*** Data section Section Begins ***

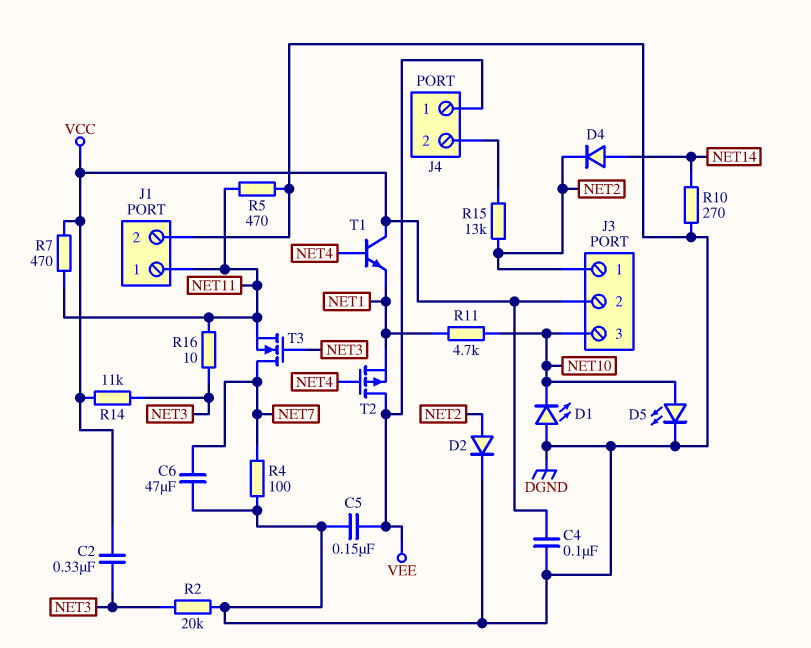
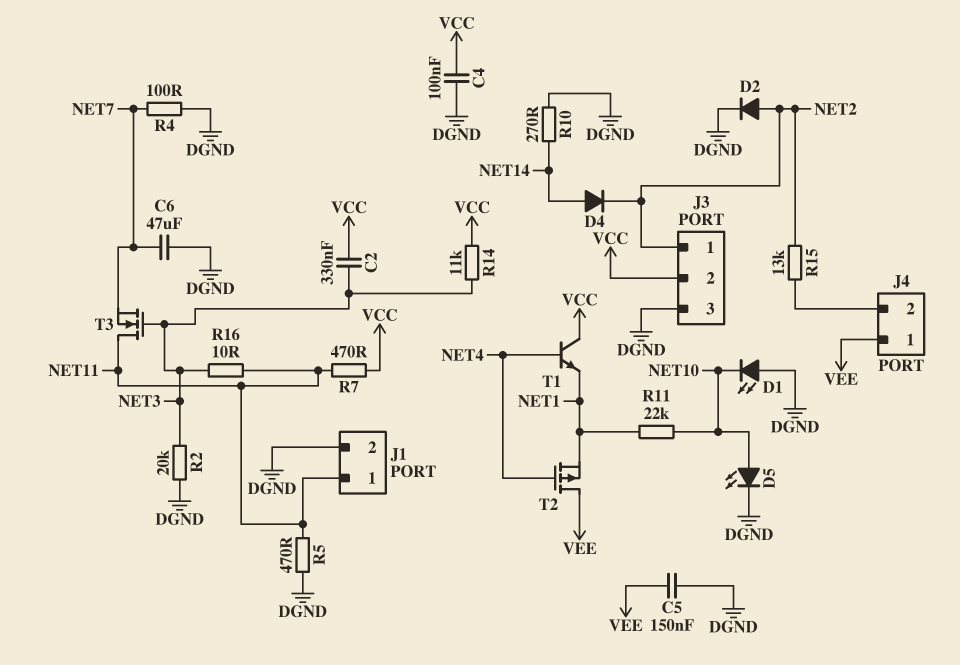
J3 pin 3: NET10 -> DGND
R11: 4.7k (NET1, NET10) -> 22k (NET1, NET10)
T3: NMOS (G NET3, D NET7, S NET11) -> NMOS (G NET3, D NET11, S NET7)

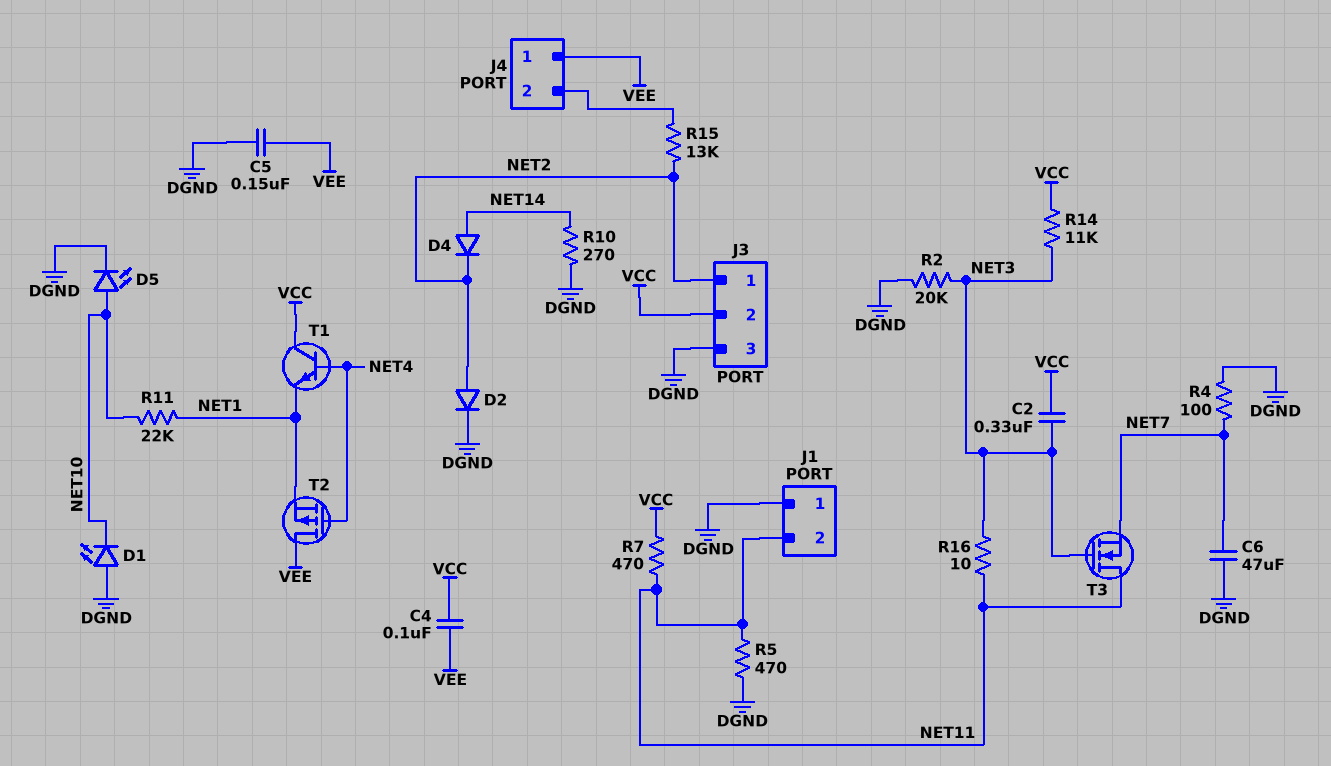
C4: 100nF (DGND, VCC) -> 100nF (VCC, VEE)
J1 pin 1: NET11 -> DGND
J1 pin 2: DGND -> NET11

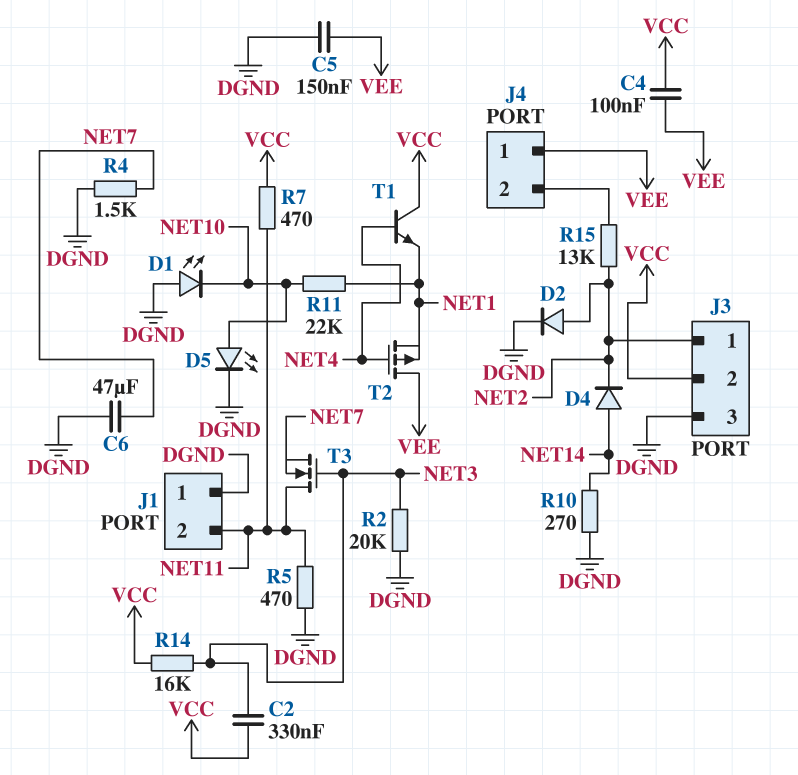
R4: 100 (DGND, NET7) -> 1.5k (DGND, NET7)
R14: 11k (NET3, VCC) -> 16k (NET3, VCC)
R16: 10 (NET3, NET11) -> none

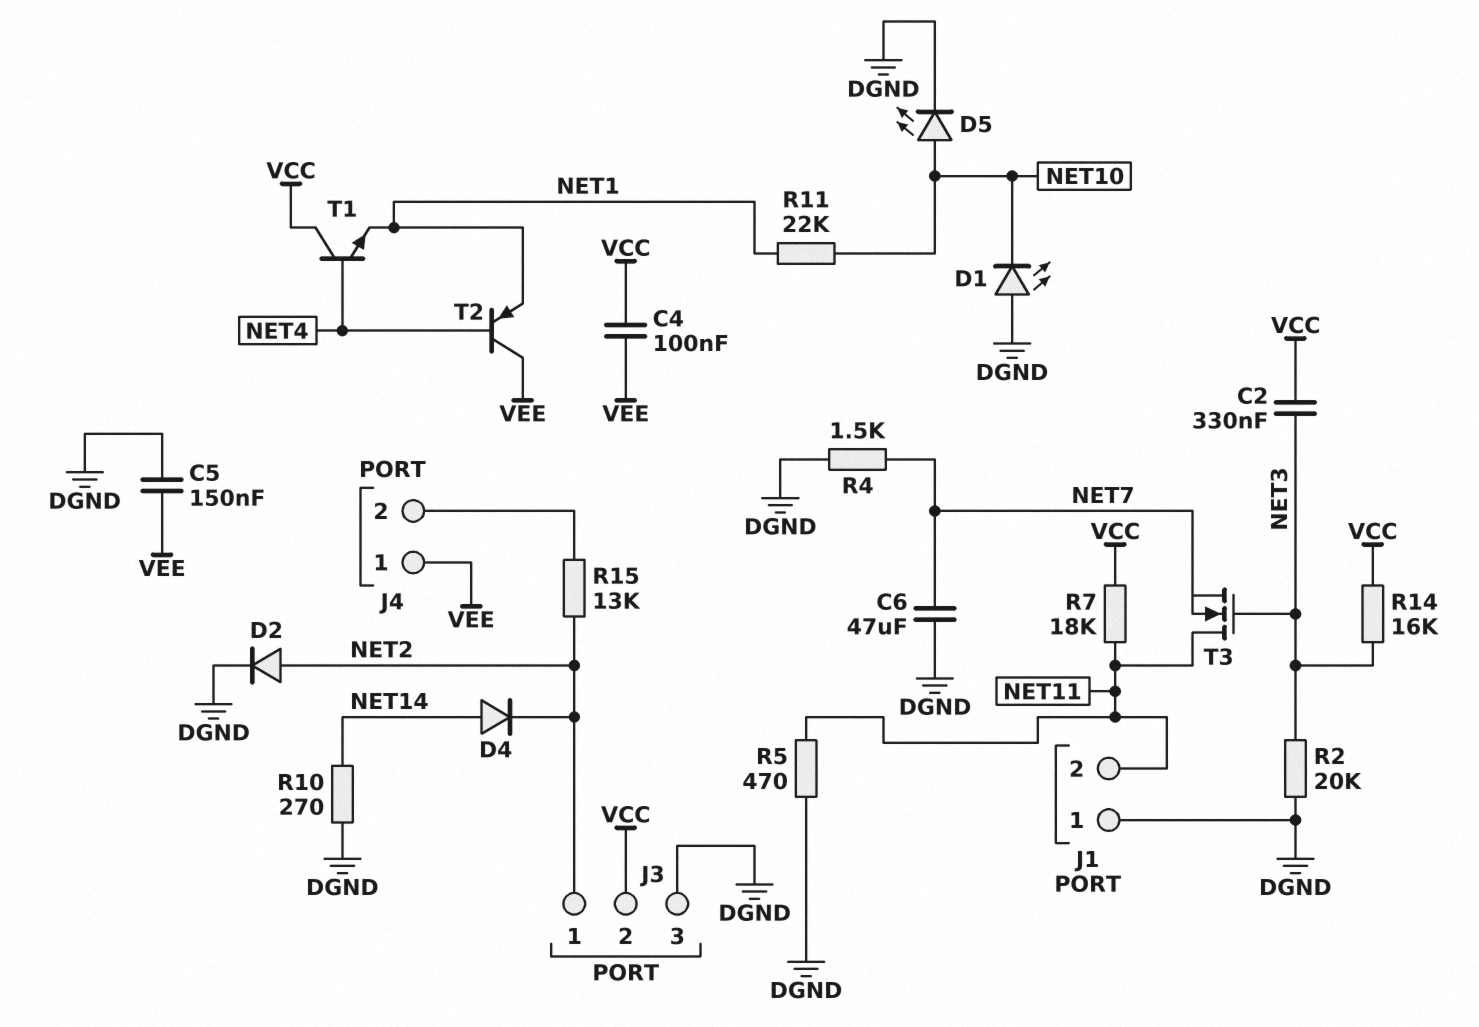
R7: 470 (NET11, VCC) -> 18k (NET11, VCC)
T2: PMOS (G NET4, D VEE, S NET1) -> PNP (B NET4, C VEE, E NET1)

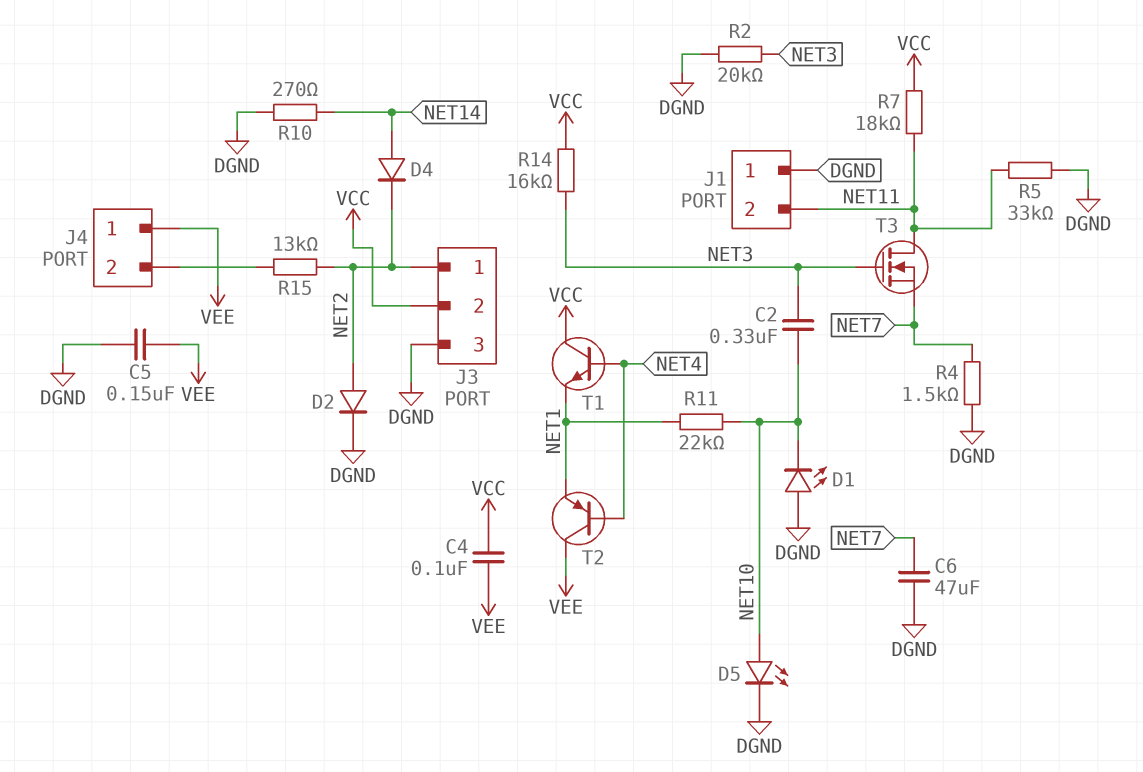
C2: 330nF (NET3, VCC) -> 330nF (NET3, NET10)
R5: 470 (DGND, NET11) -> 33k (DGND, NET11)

*** Data section Section Ends ***
*** Data section Section Begins ***

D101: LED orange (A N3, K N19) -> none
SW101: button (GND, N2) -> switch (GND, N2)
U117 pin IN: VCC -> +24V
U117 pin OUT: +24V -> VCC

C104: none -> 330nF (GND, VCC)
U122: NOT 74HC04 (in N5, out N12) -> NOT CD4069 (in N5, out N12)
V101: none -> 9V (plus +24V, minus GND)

*** Data section Section Ends ***

◆ Problem to solve
Only the lines above from the line containing "U122: NOT 74HC04" through the line containing "V101: none -> 9V (plus +24V, minus GND)" should be retyped, exactly and with both ends included.

◆ Exercise result
U122: NOT 74HC04 (in N5, out N12) -> NOT CD4069 (in N5, out N12)
V101: none -> 9V (plus +24V, minus GND)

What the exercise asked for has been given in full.